• [About this task] Begin with the line holding "(548, 473) = (558, 321): orange", then print every line after it through the end of the data, exactly and with nothing added.

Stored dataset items
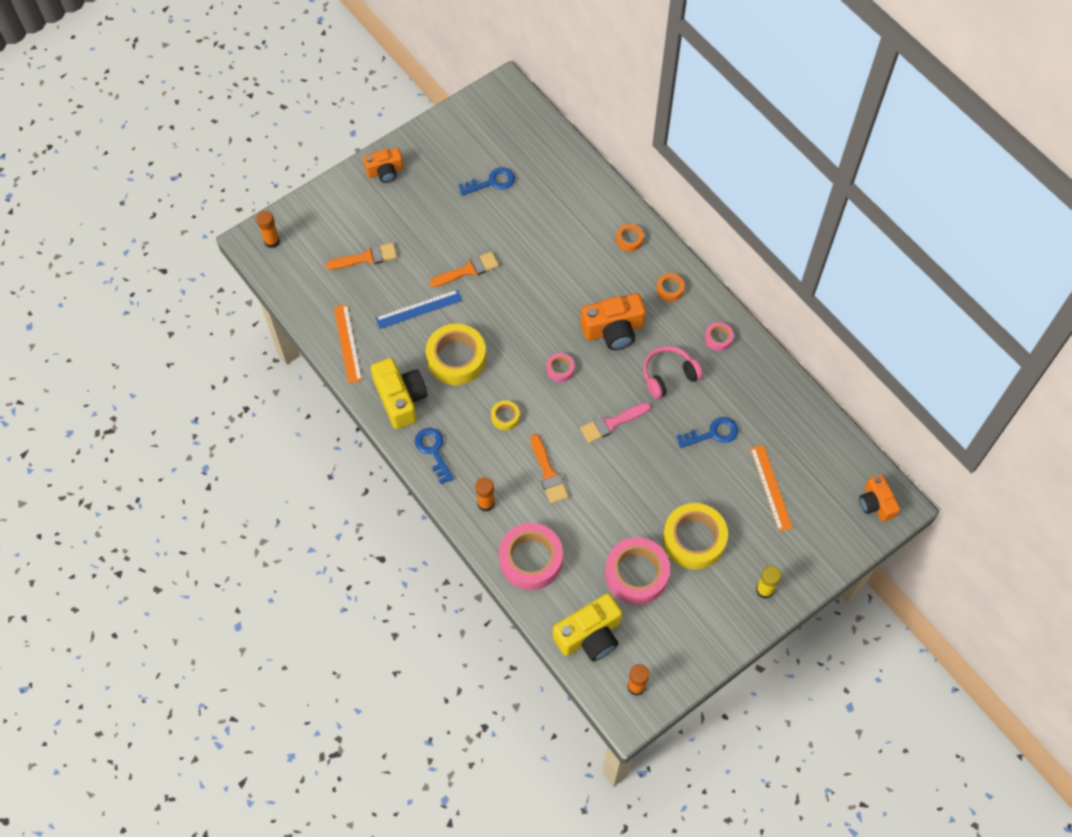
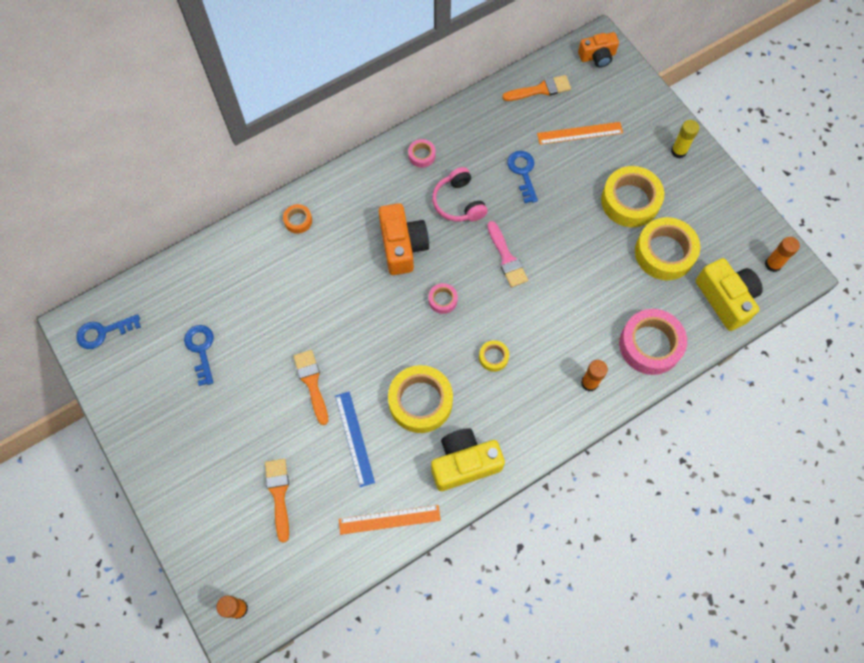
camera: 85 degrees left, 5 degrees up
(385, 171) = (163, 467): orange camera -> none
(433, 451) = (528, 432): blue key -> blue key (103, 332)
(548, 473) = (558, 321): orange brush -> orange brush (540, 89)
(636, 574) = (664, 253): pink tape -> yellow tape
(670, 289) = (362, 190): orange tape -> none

• [Response]
(548, 473) = (558, 321): orange brush -> orange brush (540, 89)
(636, 574) = (664, 253): pink tape -> yellow tape
(670, 289) = (362, 190): orange tape -> none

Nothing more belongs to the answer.